## Given request
Retype the material between the lines holding "Determine the (X, Y)" and "Image resolution: width=924", inclusive. Leave the pictures out.

## Input material
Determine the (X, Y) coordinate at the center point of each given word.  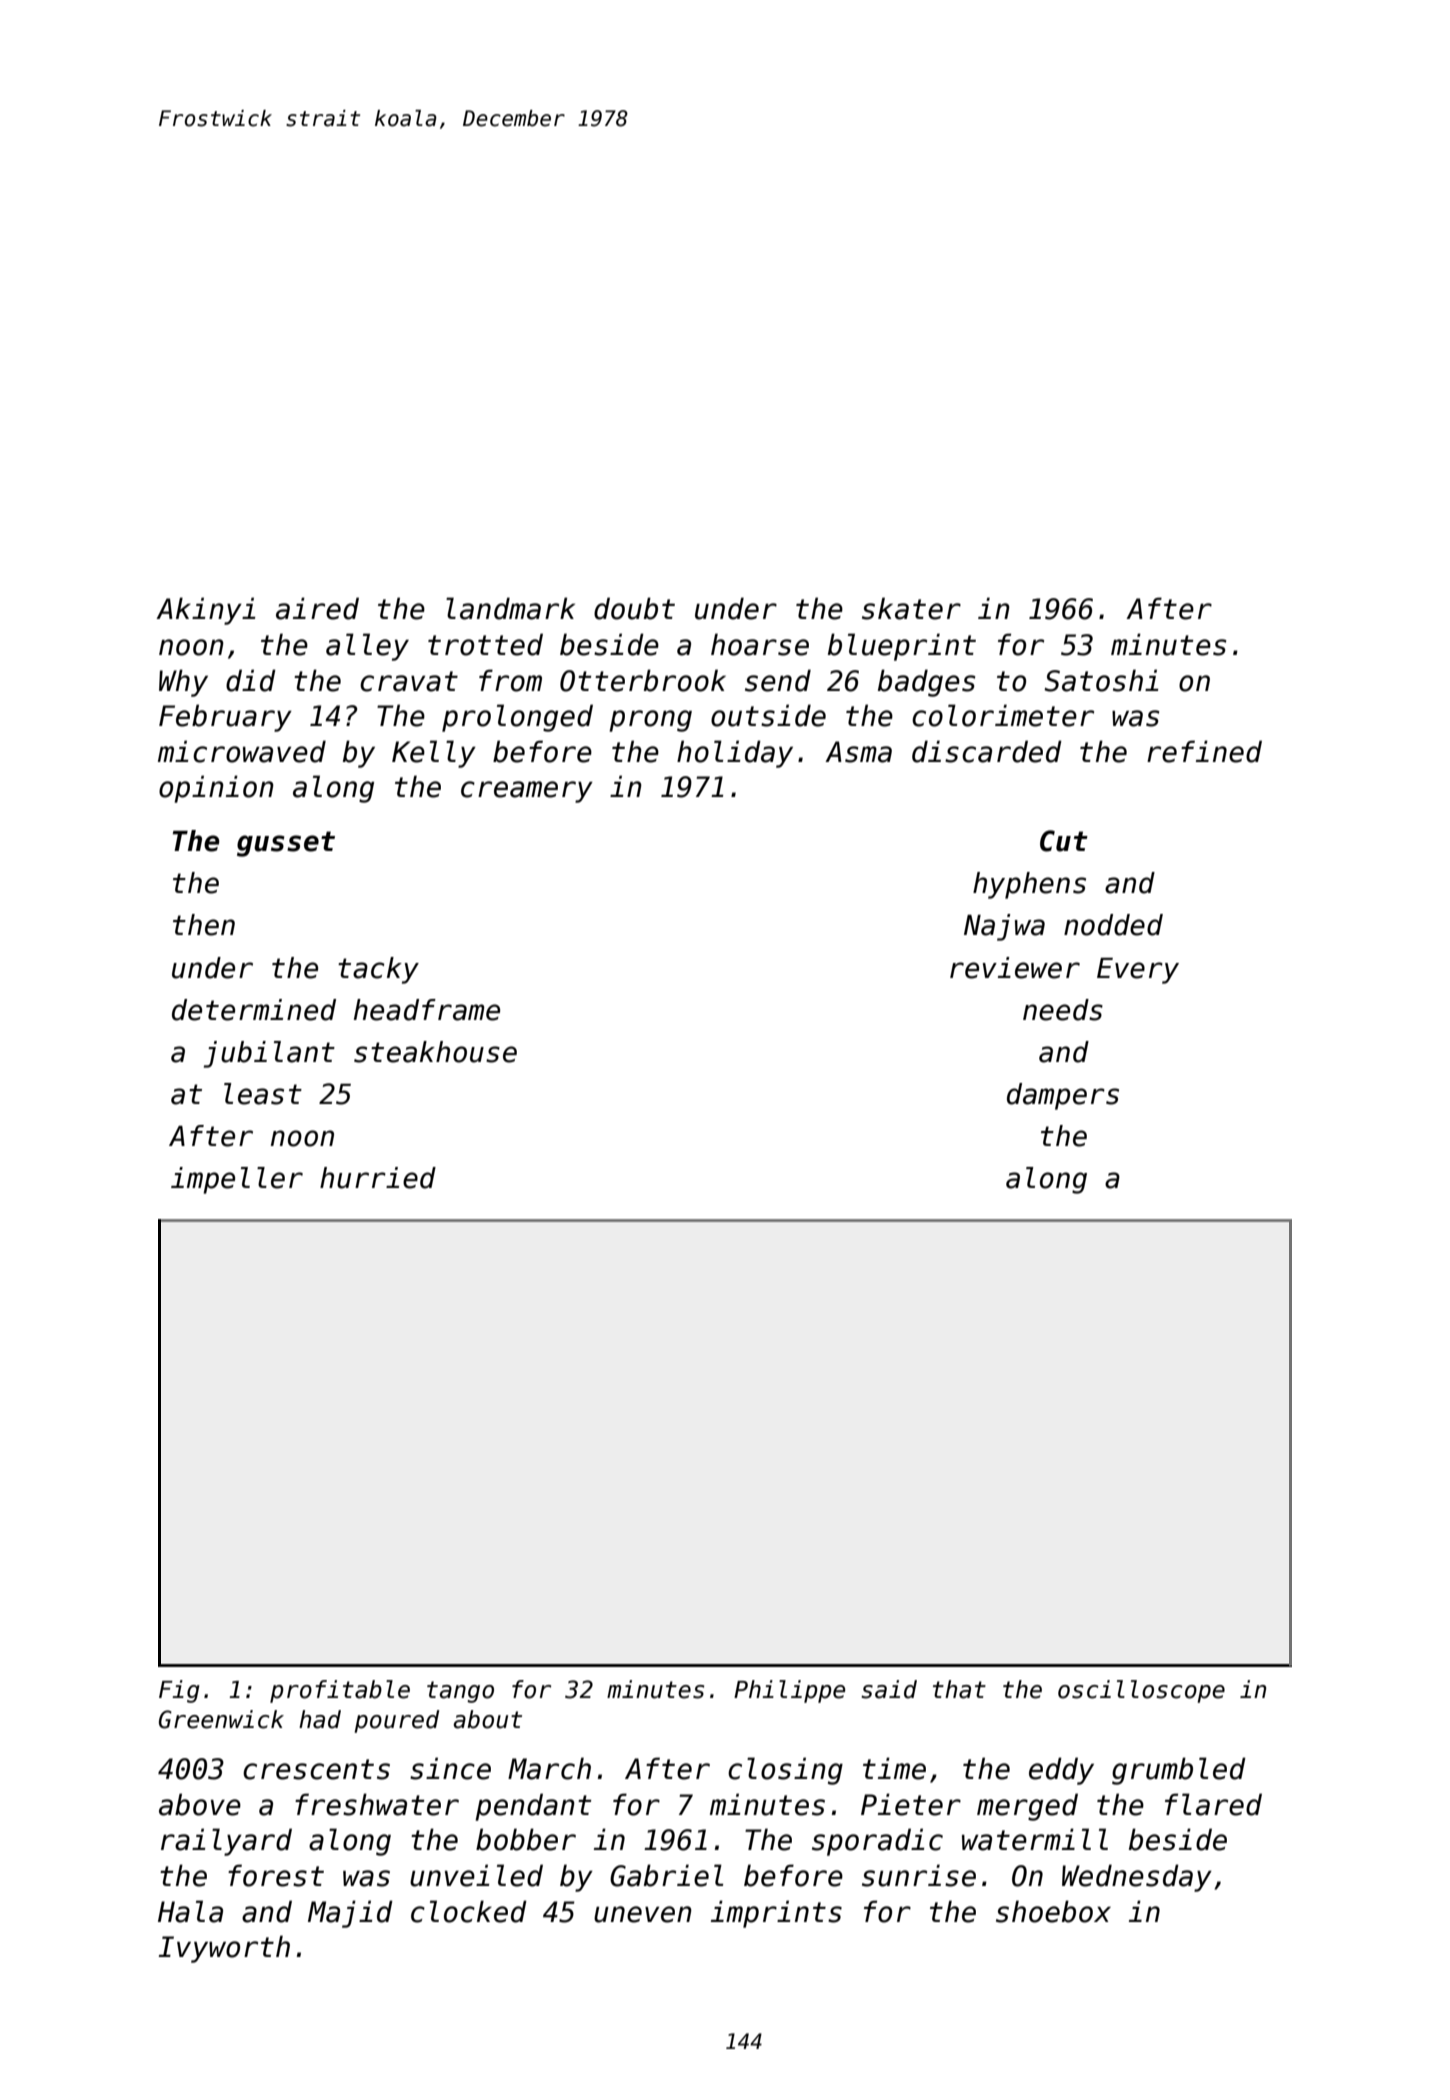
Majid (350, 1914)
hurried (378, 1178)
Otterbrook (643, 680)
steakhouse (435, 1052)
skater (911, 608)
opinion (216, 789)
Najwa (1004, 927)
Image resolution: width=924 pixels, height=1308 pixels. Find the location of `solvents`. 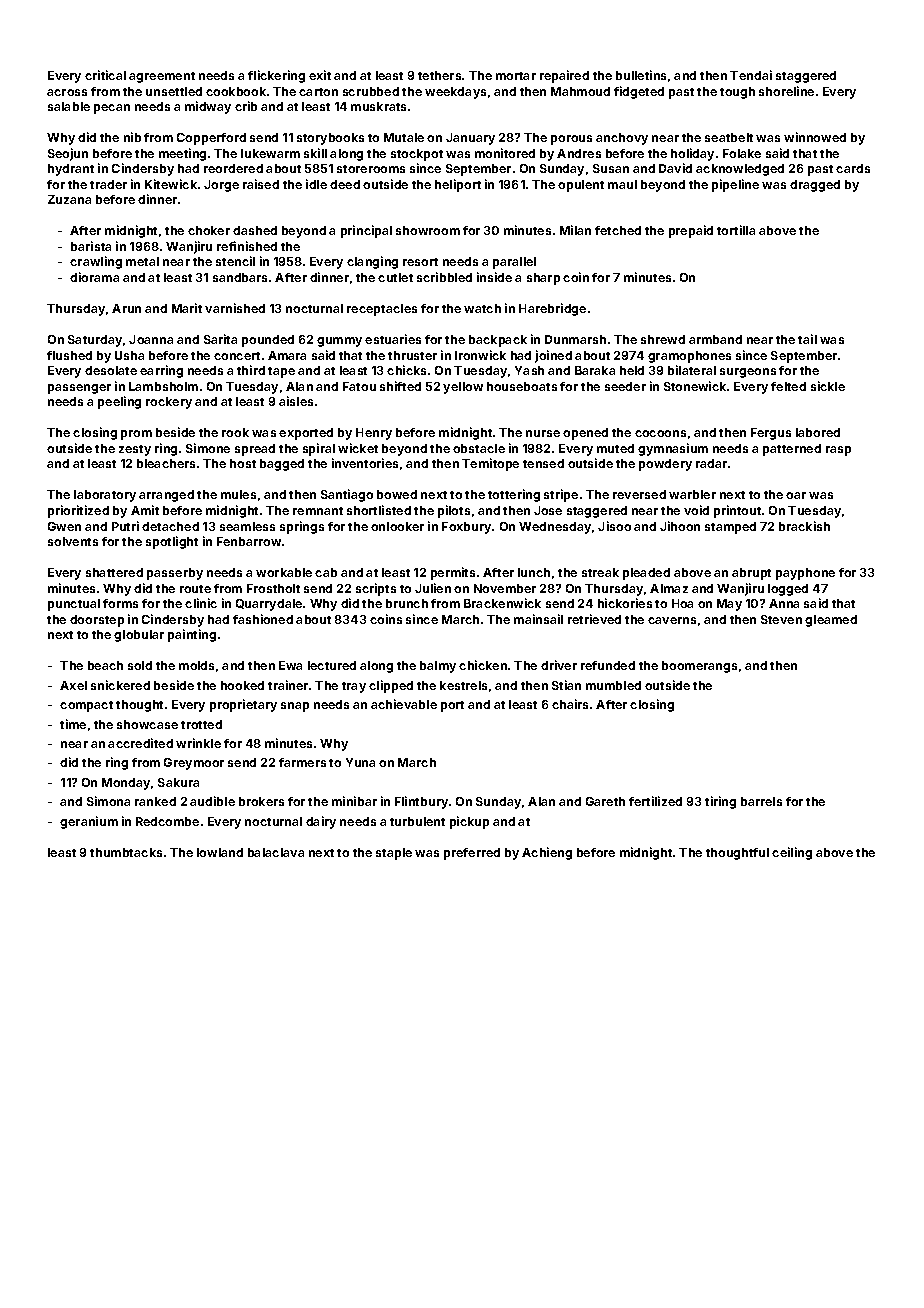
* * *
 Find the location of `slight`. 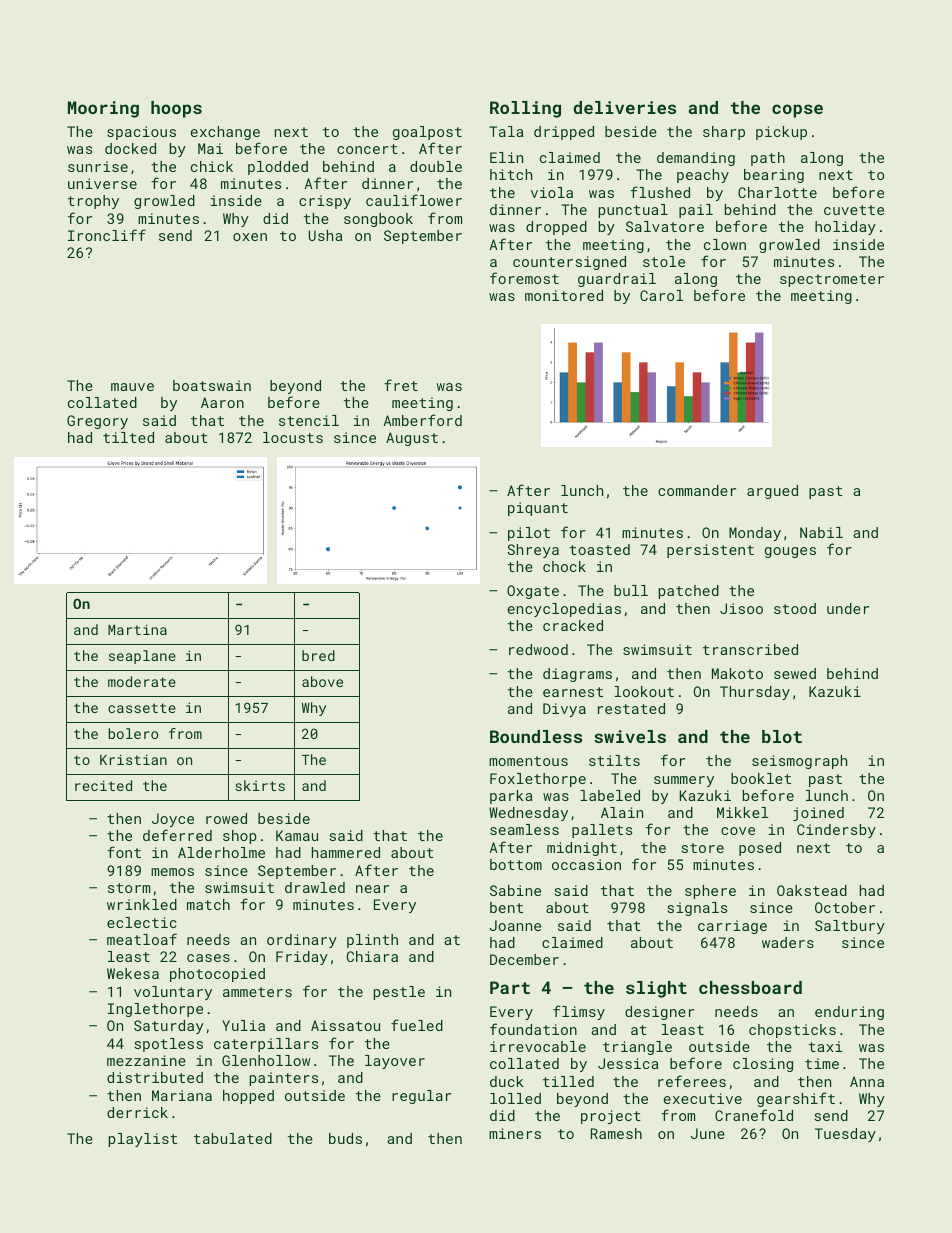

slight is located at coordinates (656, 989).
==
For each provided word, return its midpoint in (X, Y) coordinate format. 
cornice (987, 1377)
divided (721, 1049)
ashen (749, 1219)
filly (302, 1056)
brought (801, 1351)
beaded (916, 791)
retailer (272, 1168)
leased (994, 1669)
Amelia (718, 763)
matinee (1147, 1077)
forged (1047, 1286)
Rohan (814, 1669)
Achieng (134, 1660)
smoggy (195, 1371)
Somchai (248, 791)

## Answer in full
Determine the (X, Y) coordinate at the center point of each given word.  
Majid (350, 1914)
hurried (378, 1178)
Otterbrook (643, 680)
steakhouse (435, 1052)
skater (911, 608)
opinion (216, 789)
Najwa (1004, 927)
Image resolution: width=924 pixels, height=1308 pixels. Find the location of `solvents`. 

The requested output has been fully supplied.